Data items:
------
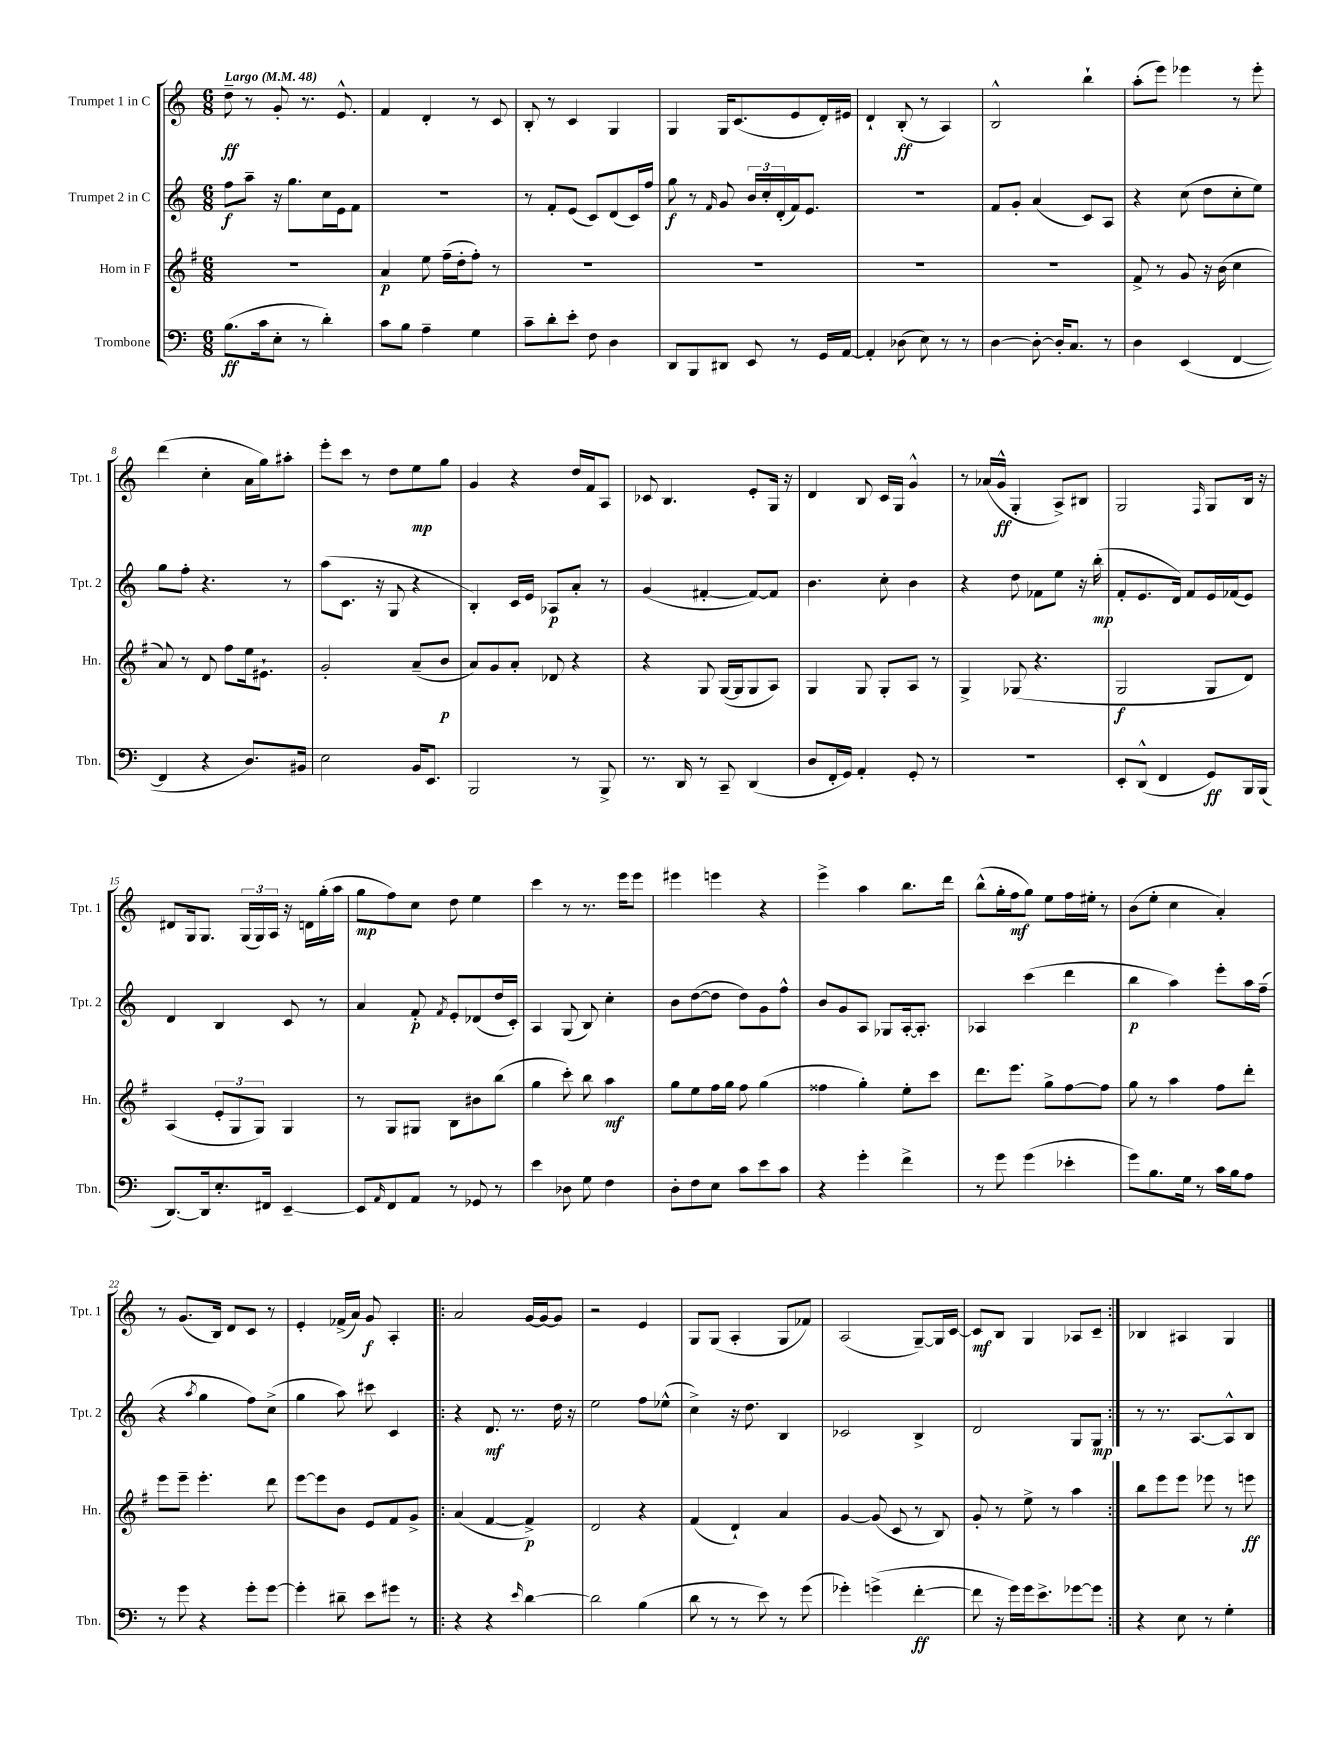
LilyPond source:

<<
\new StaffGroup <<
\new Staff = "s0" \with { instrumentName = "Trumpet 1 in C" shortInstrumentName = "Tpt. 1" } {
    \clef treble \key c \major \numericTimeSignature \time 6/8 \tempo "Largo" 4 = 48
    d''8--\ff r8 g'8-. r8. e'8.-^ |
    f'4 d'4-. r8 c'8 |
    b8-. r8 c'4 g4 |
    g4 g16 c'8.( e'8 d'16-.) eis'16 |
    d'4-! b8-.\ff( r8 a4) |
    b2-^ b''4-! |
    a''8-.( e'''8) ees'''4 r8 ees'''8-. |
    d'''4( c''4-. a'16 g''16) ais''8-. |
    e'''8-. c'''8 r8 d''8 e''8\mp g''8 |
    g'4 r4 d''16 f'16 a8 |
    ces'8 b4. e'8-. g16 r16 |
    d'4 b8 c'16 g16 g'4-^ |
    r8 aes'16( g'16-^\ff g4-. a8->) bis8 |
    g2 \grace { f16 } g8 b16 r16 |
    dis'8 g16 g8. \tuplet 3/2 { g16( g16) a16 } r16 d'16 g''16-.( a''16 |
    g''8\mp f''8) c''8 d''8 e''4 |
    c'''4 r8 r8. e'''16 e'''8 |
    eis'''4 e'''4 r4 |
    e'''4-> a''4 b''8. d'''16 |
    b''8-^( g''16-. f''16\mf g''8) e''8 f''16 eis''16-. r8 |
    b'8( e''8-. c''4 a'4-.) |
    r8 g'8.( b16) d'8 c'8 r8 |
    e'4-. fes'16->( a'16) g'8\f a4-. |
    \repeat volta 2 { a'2 g'16~ g'16~ g'8 |
    r2 e'4 |
    g8 g8( a4-. g8 fes'8) |
    a2( g8~--) g16 c'16~ |
    c'8\mf b8 g4 aes8 c'8-- | }
    bes4 ais4 g4 \bar "|." |
}
\new Staff = "s1" \with { instrumentName = "Trumpet 2 in C" shortInstrumentName = "Tpt. 2" } {
    \clef treble \key c \major \numericTimeSignature \time 6/8
    f''8\f a''8-- r16 g''8. c''16 e'16 f'8 |
    R2. |
    r8 f'8-. e'8( c'8) d'8( c'16) f''16 |
    g''8\f r8 \grace { f'16 } g'8 \tuplet 3/2 { b'16 c''16-. d'16-.( } f'16) e'8. |
    R2. |
    f'8 g'8-. a'4( c'8) a8 |
    r4 c''8( d''8 c''8-. e''8) |
    g''8 f''8-. r4. r8 |
    a''8( c'8. r16 g8 r4 |
    b4-.) c'16 e'16 aes8\p a'8-. r8 |
    g'4( fis'4~-. fis'8~) fis'8 |
    b'4. c''8-. b'4 |
    r4 d''8 fes'8 e''8 r16 b''16-.\mp( |
    f'8-. e'8. d'16) f'8 e'16 fes'16( e'8) |
    d'4 b4 c'8 r8 |
    a'4 f'8-.\p \acciaccatura { f'8 } e'8-. des'8( d''16 c'16-.) |
    a4 g8( b8) c''4-. |
    b'8 d''8~( d''8 d''8) g'8 f''8-^ |
    b'8 g'8 a8 ges8 a16~-. a8.-. |
    aes4 c'''4( d'''4 |
    b''4\p a''4) e'''8-. a''16 f''16--( |
    r4 \acciaccatura { a''8 } g''4 f''8) c''8->( |
    g''4 a''8) cis'''8 c'4 |
    \repeat volta 2 { r4 d'8.\mf r8. d''16 r16 |
    e''2 f''8 ees''8-^( |
    c''4->) r16 d''8. b4 |
    ces'2 b4-> |
    d'2 g8 g8\mp | }
    r8 r8. a8.~ a8-^ b8 \bar "|." |
}
\new Staff = "s2" \with { instrumentName = "Horn in F" shortInstrumentName = "Hn." } {
    \clef treble \key g \major \numericTimeSignature \time 6/8
    R2. |
    a'4\p e''8 fis''16--( d''16-. fis''8-.) r8 |
    R2. |
    R2. |
    R2. |
    R2. |
    fis'8-> r8 g'8 r16 b'16( c''4 |
    a'8) r8 d'8 fis''8 e''16 eis'8.-! |
    g'2-. a'8--( b'8\p |
    a'8) g'8 a'8-. des'8 r4 |
    r4 g8 g16~( g16 g8 a8) |
    g4 g8 g8-. a8 r8 |
    g4-> ges8( r4. |
    g2\f g8 d'8) |
    a4( \tuplet 3/2 { e'8-. g8 g8) } g4 |
    r8 g8 gis8 b8 bis'8 b''8( |
    g''4 c'''8-.) b''8 a''4\mf |
    g''8 e''8 fis''16 g''16 fis''8 g''4( |
    fisis''4 g''4-.) e''8-. c'''8 |
    d'''8. e'''8. g''8-> fis''8~ fis''8 |
    g''8 r8 a''4 fis''8 d'''8-. |
    e'''8 e'''8-- e'''4.-. d'''8 |
    e'''8~ e'''8 b'8 e'8 fis'8 g'8-> |
    \repeat volta 2 { a'4( fis'4~ fis'4->\p) |
    d'2 r4 |
    fis'4( d'4-!) a'4 |
    g'4~ g'8( c'8 r8 b8) |
    g'8-. r8 e''8-> r8 a''4 | }
    b''8 e'''8 e'''8 ees'''8 r8 e'''8\ff \bar "|." |
}
\new Staff = "s3" \with { instrumentName = "Trombone" shortInstrumentName = "Tbn." } {
    \clef bass \key c \major \numericTimeSignature \time 6/8
    b8.\ff( c'16 e8-. r8 d'4-.) |
    c'8 b8 a4-- g4 |
    c'8-- d'8-. e'8-. f8 d4 |
    d,8 b,,8 dis,8 e,8 r8 g,16 a,16~ |
    a,4-. des8( e8) r8 r8 |
    d4~ d8~-. d16-. c8. r8 |
    d4 e,4( f,4~ |
    f,4 r4 d8.) bis,16 |
    e2 b,16 e,8. |
    b,,2 r8 b,,8-> |
    r8. d,16 r8 c,8-- d,4( |
    d8 f,16-. g,16) a,4-. g,8-. r8 |
    R2. |
    e,8-. d,8-^( f,4 g,8\ff) b,,16 b,,16( |
    d,8.~) d,16 e8.-. fis,16 e,4~-- |
    e,8 \grace { a,16 } f,8 a,8 r8 ges,8 r8 |
    e'4 des8 g8 f4 |
    d8-. f8 e8 c'8 e'8 c'8 |
    r4 g'4-. f'4-> |
    r8 g'8 g'4( ees'4-. |
    g'8) b8. g16 r8 c'16 b16 a8 |
    r8 g'8 r4 g'8-. g'8~ |
    g'4-. dis'8-- e'8 gis'8 r8 |
    \repeat volta 2 { r4 r4 \grace { e'16 } d'4~ |
    d'2 b4( |
    d'8 r8 r8 e'8) r8 g'8( |
    ges'4-.) g'4->( f'4~-.\ff |
    f'8 r16 g'16) g'16 e'8.-> ges'8~ ges'8 | }
    r4 e8 r8 g4-. \bar "|." |
}
>>
>>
------
- Aim of the task
Pull out every line in the rows above that contains the string "Trumpet" and list each one unchanged.

- Exercise output
\new Staff = "s0" \with { instrumentName = "Trumpet 1 in C" shortInstrumentName = "Tpt. 1" } {
\new Staff = "s1" \with { instrumentName = "Trumpet 2 in C" shortInstrumentName = "Tpt. 2" } {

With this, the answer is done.